WORK ITEM ▸
Start at the line in the entries below that contains "(814, 468) = (224, 418): turquoise", stop at the line that contains "(297, 479) = (321, 478): brown ruler -> none", and output exactly the lines in that span, both ends included.

Spatial object tracking data ▸
- Opening Delimiter -

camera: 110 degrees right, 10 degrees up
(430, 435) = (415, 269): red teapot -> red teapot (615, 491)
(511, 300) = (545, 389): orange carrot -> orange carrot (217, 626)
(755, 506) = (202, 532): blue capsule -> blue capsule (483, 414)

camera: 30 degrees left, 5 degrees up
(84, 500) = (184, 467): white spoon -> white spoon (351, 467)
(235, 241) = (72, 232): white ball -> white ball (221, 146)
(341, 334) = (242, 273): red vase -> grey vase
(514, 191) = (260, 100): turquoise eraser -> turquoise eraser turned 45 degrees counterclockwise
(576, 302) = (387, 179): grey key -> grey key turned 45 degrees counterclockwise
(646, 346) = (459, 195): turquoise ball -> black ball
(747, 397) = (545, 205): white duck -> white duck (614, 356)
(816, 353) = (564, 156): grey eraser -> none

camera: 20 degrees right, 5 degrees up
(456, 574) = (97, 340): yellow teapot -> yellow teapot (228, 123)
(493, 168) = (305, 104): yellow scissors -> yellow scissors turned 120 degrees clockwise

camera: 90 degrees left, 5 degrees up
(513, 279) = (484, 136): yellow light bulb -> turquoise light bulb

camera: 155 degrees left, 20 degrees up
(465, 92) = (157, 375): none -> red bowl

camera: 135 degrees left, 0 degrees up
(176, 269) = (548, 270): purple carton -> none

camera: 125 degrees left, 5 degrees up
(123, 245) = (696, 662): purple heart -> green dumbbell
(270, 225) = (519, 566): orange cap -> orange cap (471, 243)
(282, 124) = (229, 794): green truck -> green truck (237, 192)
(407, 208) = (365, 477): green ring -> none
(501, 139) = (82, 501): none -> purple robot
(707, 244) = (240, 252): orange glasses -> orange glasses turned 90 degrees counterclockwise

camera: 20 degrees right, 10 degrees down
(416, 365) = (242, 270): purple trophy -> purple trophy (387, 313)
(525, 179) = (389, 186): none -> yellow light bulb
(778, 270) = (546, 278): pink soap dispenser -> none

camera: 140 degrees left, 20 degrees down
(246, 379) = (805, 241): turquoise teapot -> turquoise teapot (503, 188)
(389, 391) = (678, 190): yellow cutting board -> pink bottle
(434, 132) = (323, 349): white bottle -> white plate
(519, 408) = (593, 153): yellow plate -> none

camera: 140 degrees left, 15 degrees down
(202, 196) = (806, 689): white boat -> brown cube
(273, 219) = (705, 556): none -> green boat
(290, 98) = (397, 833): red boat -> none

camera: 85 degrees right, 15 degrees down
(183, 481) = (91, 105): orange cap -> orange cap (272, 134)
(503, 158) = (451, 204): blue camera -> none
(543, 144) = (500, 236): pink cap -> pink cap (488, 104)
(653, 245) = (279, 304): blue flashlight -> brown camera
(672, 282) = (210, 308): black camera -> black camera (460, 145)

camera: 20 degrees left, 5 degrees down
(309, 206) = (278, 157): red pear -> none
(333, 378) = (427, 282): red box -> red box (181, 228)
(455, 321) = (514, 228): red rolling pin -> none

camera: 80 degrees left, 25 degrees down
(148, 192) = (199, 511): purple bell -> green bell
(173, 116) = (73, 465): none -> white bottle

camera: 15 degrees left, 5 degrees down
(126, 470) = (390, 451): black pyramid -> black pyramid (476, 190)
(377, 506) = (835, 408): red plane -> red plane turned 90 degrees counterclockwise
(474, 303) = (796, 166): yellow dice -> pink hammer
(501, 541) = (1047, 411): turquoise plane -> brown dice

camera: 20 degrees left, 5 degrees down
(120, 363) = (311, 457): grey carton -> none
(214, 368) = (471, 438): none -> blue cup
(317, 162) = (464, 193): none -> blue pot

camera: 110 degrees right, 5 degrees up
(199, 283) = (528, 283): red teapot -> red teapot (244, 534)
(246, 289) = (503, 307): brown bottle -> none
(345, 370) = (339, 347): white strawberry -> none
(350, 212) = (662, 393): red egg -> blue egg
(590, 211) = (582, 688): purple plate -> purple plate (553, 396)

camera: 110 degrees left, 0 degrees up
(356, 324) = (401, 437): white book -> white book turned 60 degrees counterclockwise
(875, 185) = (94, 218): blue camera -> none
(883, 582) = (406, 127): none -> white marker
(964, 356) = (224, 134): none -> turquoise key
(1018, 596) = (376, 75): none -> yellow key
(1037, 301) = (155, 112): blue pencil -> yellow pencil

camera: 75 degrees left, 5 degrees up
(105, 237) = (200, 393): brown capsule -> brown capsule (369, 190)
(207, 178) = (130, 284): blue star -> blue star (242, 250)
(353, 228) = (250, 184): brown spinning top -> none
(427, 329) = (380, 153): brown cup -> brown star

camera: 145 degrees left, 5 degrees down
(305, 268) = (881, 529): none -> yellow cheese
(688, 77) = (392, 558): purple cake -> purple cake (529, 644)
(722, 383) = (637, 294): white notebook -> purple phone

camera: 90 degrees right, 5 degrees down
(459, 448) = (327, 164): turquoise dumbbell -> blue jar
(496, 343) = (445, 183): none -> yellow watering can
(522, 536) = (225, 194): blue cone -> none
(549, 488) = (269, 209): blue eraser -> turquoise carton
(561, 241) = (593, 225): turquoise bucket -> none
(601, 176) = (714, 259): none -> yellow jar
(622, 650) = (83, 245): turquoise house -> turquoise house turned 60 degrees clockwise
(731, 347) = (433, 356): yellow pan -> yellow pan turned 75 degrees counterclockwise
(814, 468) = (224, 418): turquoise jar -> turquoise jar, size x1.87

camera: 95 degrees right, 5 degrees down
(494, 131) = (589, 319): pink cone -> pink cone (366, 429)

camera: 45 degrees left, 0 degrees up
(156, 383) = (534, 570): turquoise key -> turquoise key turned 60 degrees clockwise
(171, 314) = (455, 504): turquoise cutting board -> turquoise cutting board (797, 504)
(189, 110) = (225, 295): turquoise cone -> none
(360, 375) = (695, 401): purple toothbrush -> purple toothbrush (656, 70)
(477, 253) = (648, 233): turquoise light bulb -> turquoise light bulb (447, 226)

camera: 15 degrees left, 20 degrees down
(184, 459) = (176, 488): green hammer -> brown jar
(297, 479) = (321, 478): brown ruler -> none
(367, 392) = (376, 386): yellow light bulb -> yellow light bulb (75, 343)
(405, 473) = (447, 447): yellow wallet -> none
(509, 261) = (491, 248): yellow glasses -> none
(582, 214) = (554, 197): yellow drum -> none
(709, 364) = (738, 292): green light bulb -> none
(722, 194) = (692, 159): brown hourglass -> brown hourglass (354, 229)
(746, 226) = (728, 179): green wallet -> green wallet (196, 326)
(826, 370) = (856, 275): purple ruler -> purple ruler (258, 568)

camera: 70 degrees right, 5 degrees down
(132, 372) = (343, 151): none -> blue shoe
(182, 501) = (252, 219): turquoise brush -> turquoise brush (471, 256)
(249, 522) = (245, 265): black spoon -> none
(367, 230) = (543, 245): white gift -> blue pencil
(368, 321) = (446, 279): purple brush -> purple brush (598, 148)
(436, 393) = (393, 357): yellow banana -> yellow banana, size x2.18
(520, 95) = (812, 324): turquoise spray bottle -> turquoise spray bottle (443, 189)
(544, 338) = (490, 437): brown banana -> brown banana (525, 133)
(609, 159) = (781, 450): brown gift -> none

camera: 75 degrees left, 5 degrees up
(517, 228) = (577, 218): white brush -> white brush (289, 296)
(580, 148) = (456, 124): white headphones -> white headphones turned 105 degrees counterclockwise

- Closing Delimiter -

ANSWER BOX ▸
(814, 468) = (224, 418): turquoise jar -> turquoise jar, size x1.87

camera: 95 degrees right, 5 degrees down
(494, 131) = (589, 319): pink cone -> pink cone (366, 429)

camera: 45 degrees left, 0 degrees up
(156, 383) = (534, 570): turquoise key -> turquoise key turned 60 degrees clockwise
(171, 314) = (455, 504): turquoise cutting board -> turquoise cutting board (797, 504)
(189, 110) = (225, 295): turquoise cone -> none
(360, 375) = (695, 401): purple toothbrush -> purple toothbrush (656, 70)
(477, 253) = (648, 233): turquoise light bulb -> turquoise light bulb (447, 226)

camera: 15 degrees left, 20 degrees down
(184, 459) = (176, 488): green hammer -> brown jar
(297, 479) = (321, 478): brown ruler -> none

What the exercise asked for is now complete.